> **Input**
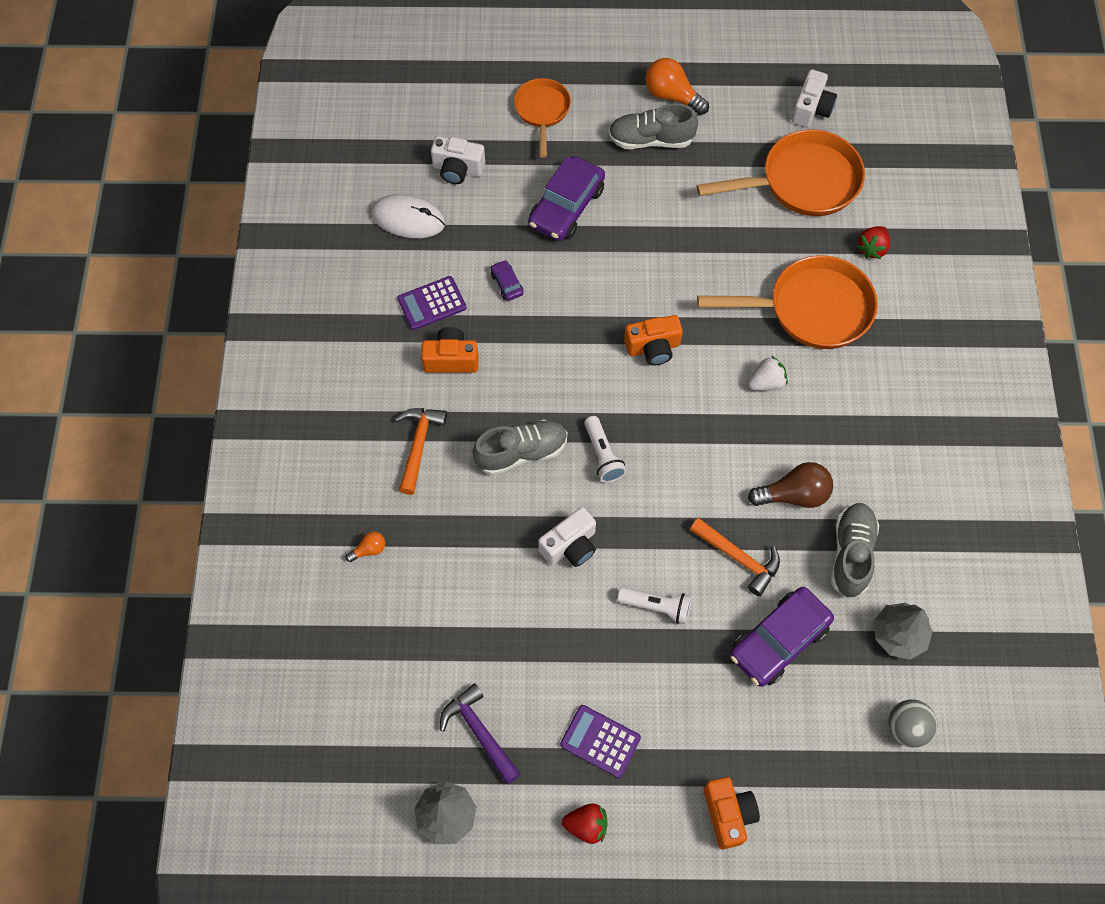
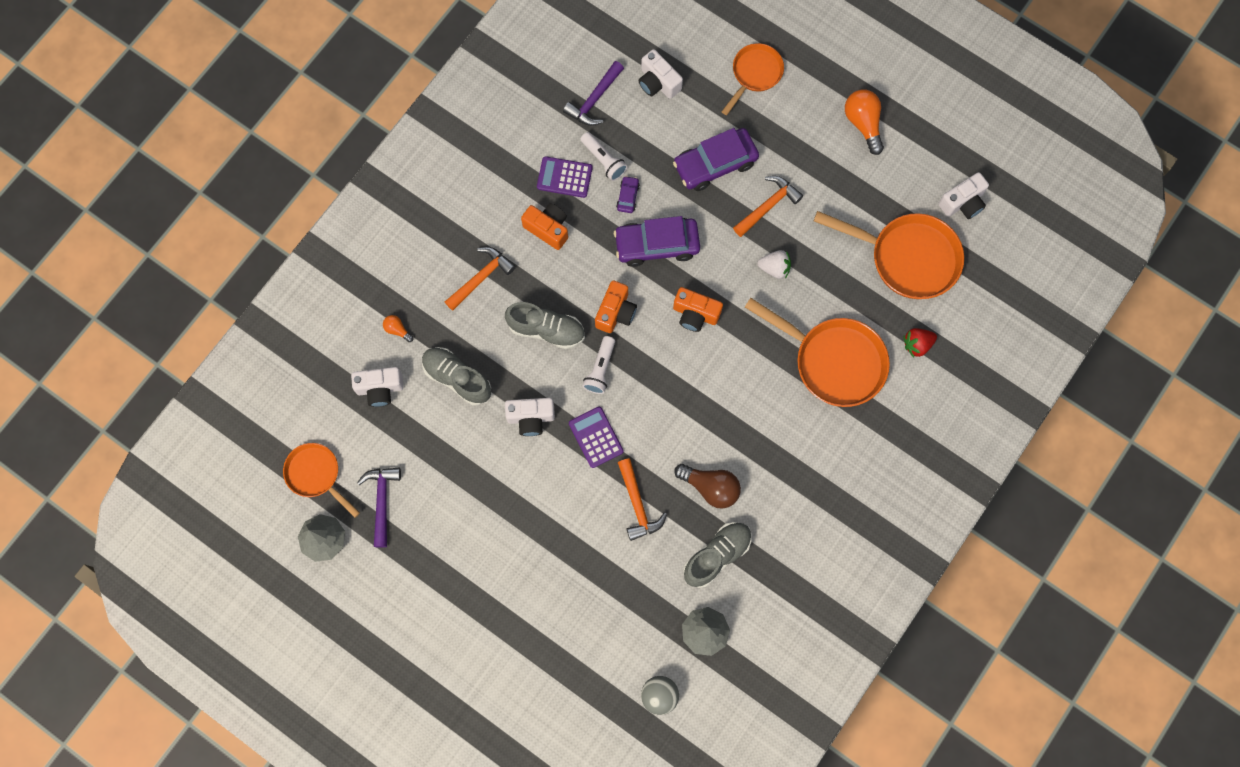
camera: 35 degrees right, 10 degrees up
(369, 550) = (397, 330): orange light bulb -> orange light bulb turned 150 degrees counterclockwise
(388, 753) = (316, 475): none -> orange pan
(393, 620) = (380, 389): none -> white camera
(408, 219) = (594, 100): white mouse -> purple hammer
(586, 825) = (405, 608): red strawberry -> none
(600, 741) = (453, 561): purple calculator -> purple calculator (596, 437)
(644, 213) = (768, 206): none -> orange hammer
(651, 140) = (818, 150): grey shoe -> grey shoe (457, 378)
(657, 607) = (557, 499): white flashlight -> white flashlight (604, 160)
(728, 814) = (499, 665): orange camera -> orange camera (615, 312)
(766, 382) = (756, 394): white strawberry -> white strawberry (774, 268)
(779, 641) = (620, 579): purple car -> purple car (657, 245)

> **Aim of the task**
Lines holding "degrees": copy each one from the records above.

> **Exercise result**
camera: 35 degrees right, 10 degrees up
(369, 550) = (397, 330): orange light bulb -> orange light bulb turned 150 degrees counterclockwise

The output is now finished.